==== RECORDED INFORMATION ====

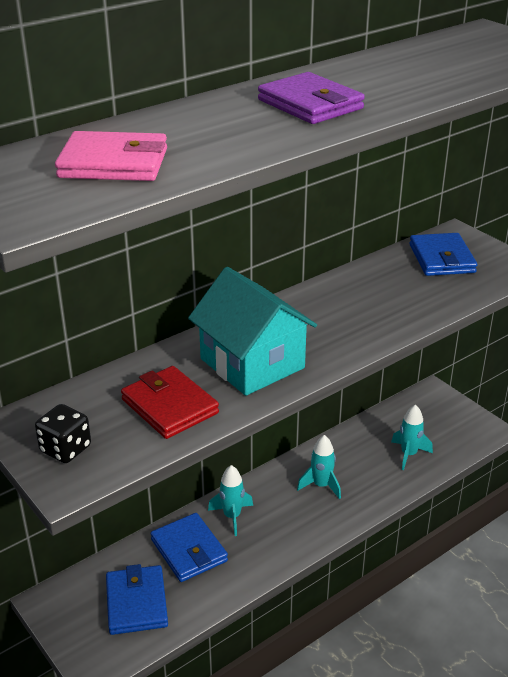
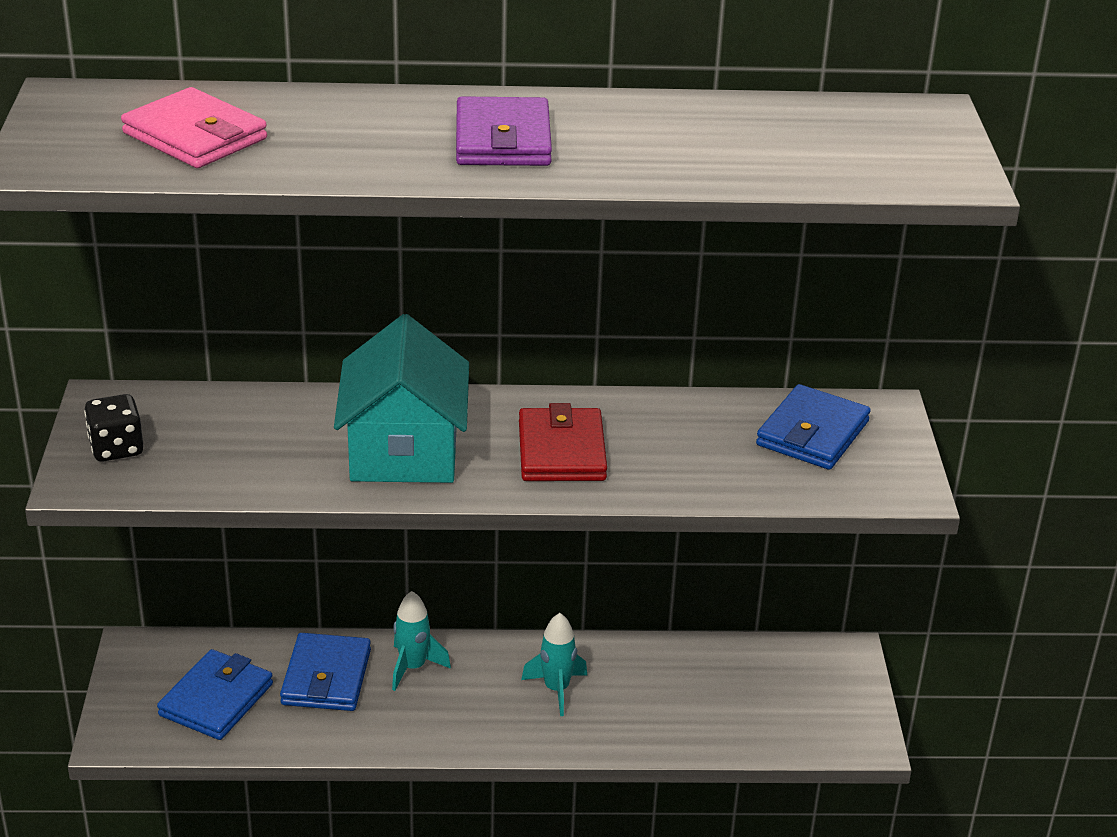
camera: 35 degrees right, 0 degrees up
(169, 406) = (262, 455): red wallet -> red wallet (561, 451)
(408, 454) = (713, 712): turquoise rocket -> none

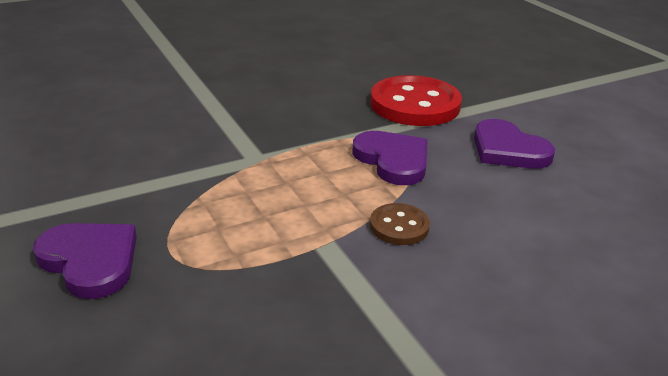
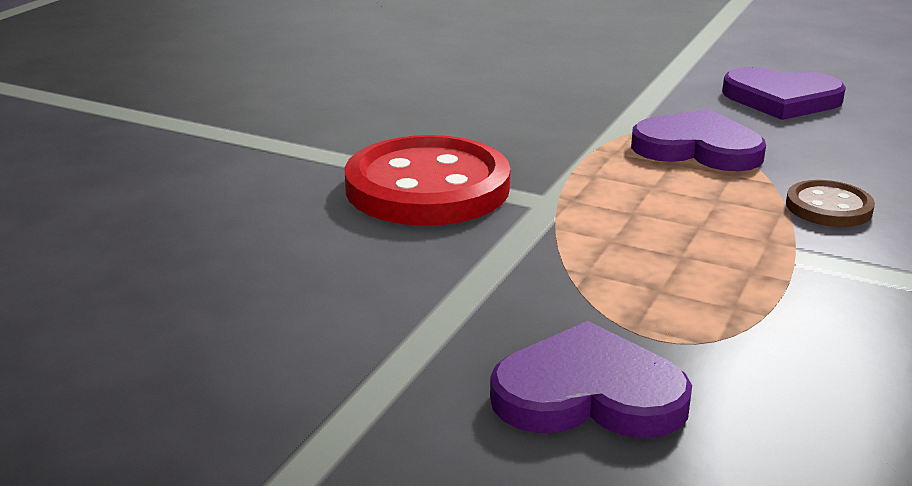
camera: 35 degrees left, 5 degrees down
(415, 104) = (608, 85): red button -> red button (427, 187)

====
==== RECORDED INFORMATION ====

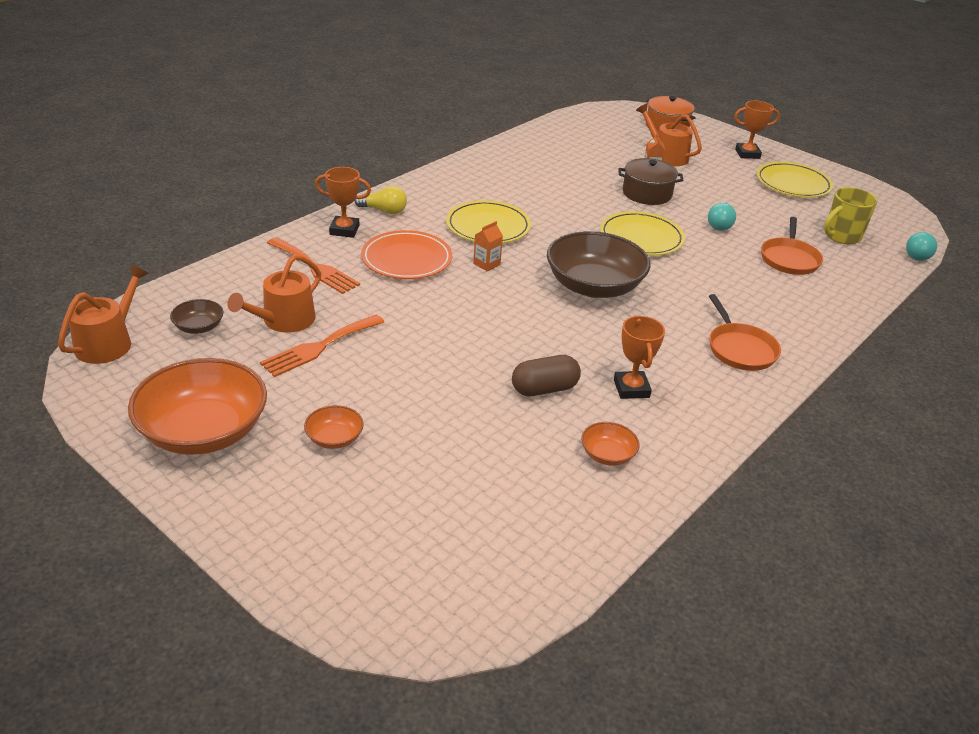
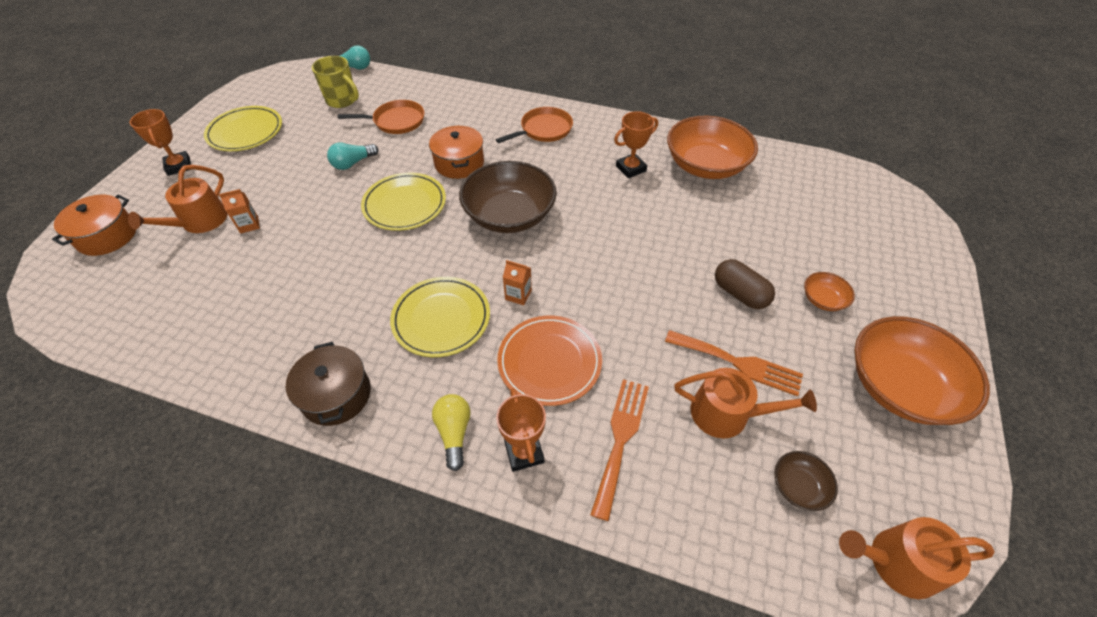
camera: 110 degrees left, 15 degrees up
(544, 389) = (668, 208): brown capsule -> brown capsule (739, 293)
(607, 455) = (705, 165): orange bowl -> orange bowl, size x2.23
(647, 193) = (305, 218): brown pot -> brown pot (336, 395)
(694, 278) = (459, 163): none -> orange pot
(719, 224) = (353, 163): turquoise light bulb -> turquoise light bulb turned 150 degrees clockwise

====

§ TASK PROMPT
Return, exactly as they stand, the lines above from the one with "camera: 35 degrees right, 0 degrees up" to the one with "(415, 104) = (608, 85): red", omitting any pictures among them.

§ FINAL ANSWER
camera: 35 degrees right, 0 degrees up
(169, 406) = (262, 455): red wallet -> red wallet (561, 451)
(408, 454) = (713, 712): turquoise rocket -> none

camera: 35 degrees left, 5 degrees down
(415, 104) = (608, 85): red button -> red button (427, 187)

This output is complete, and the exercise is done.